Task directions:
Starting at the first entry below, repeat all the data word for word and drop the pictures.

Data records START

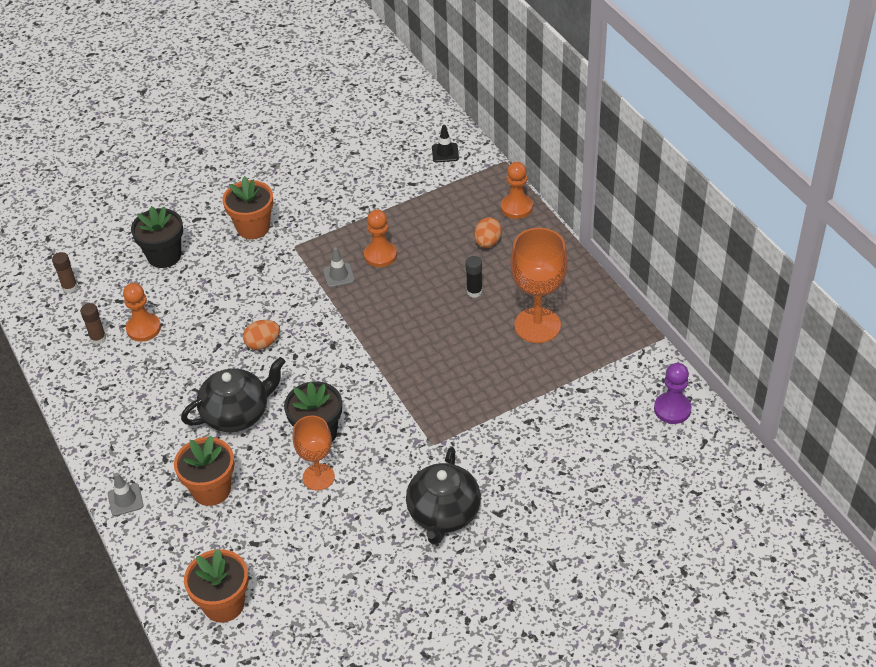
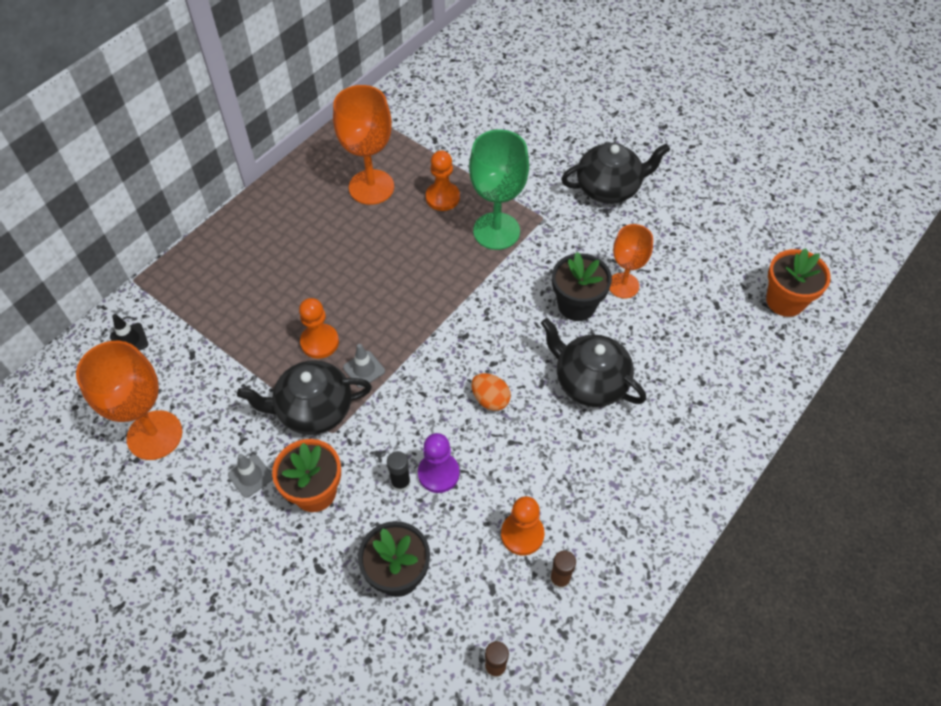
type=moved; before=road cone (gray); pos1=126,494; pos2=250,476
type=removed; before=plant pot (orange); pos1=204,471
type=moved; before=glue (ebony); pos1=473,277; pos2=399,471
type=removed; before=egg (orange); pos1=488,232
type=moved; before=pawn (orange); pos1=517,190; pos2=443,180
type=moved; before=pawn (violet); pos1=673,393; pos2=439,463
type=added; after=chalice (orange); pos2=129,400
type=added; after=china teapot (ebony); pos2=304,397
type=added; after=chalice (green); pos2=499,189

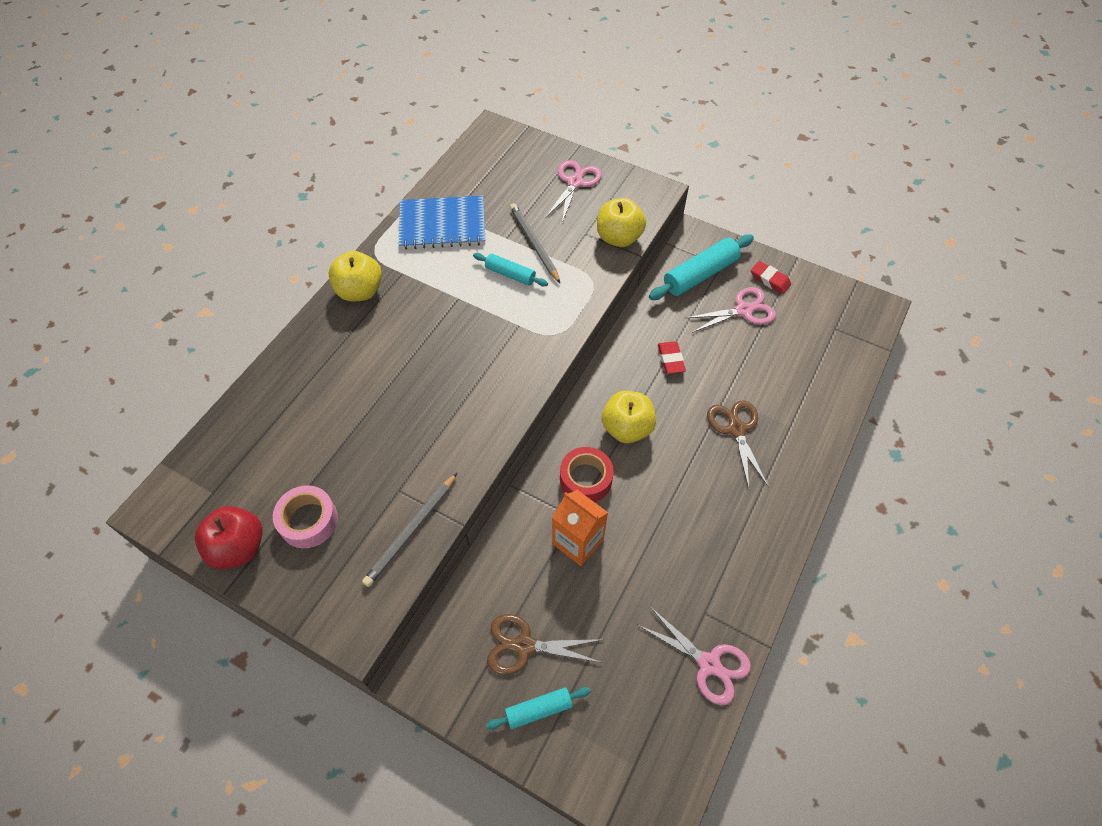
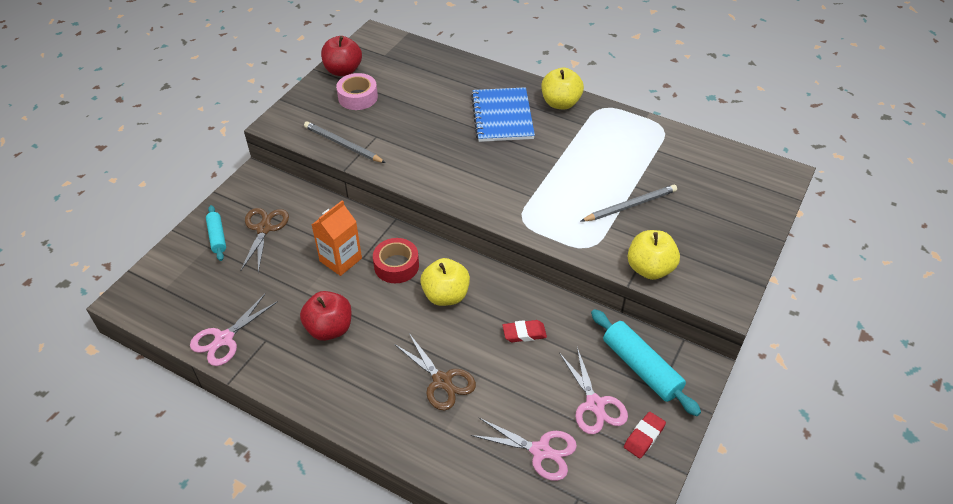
type=moved; before=notepad (royal blue); pos1=442,222; pos2=503,114
type=removed; before=pastry roller (teal); pos1=510,269
type=moved; before=shears (pink); pos1=573,191; pos2=524,449
type=turned; before=shears (dark brown); pos1=738,444; pos2=435,371; turn=60
type=added; after=apple fruit (scarlet); pos2=326,316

Data records END

Output below:
type=moved; before=road cone (gray); pos1=126,494; pos2=250,476
type=removed; before=plant pot (orange); pos1=204,471
type=moved; before=glue (ebony); pos1=473,277; pos2=399,471
type=removed; before=egg (orange); pos1=488,232
type=moved; before=pawn (orange); pos1=517,190; pos2=443,180
type=moved; before=pawn (violet); pos1=673,393; pos2=439,463
type=added; after=chalice (orange); pos2=129,400
type=added; after=china teapot (ebony); pos2=304,397
type=added; after=chalice (green); pos2=499,189

type=moved; before=notepad (royal blue); pos1=442,222; pos2=503,114
type=removed; before=pastry roller (teal); pos1=510,269
type=moved; before=shears (pink); pos1=573,191; pos2=524,449
type=turned; before=shears (dark brown); pos1=738,444; pos2=435,371; turn=60
type=added; after=apple fruit (scarlet); pos2=326,316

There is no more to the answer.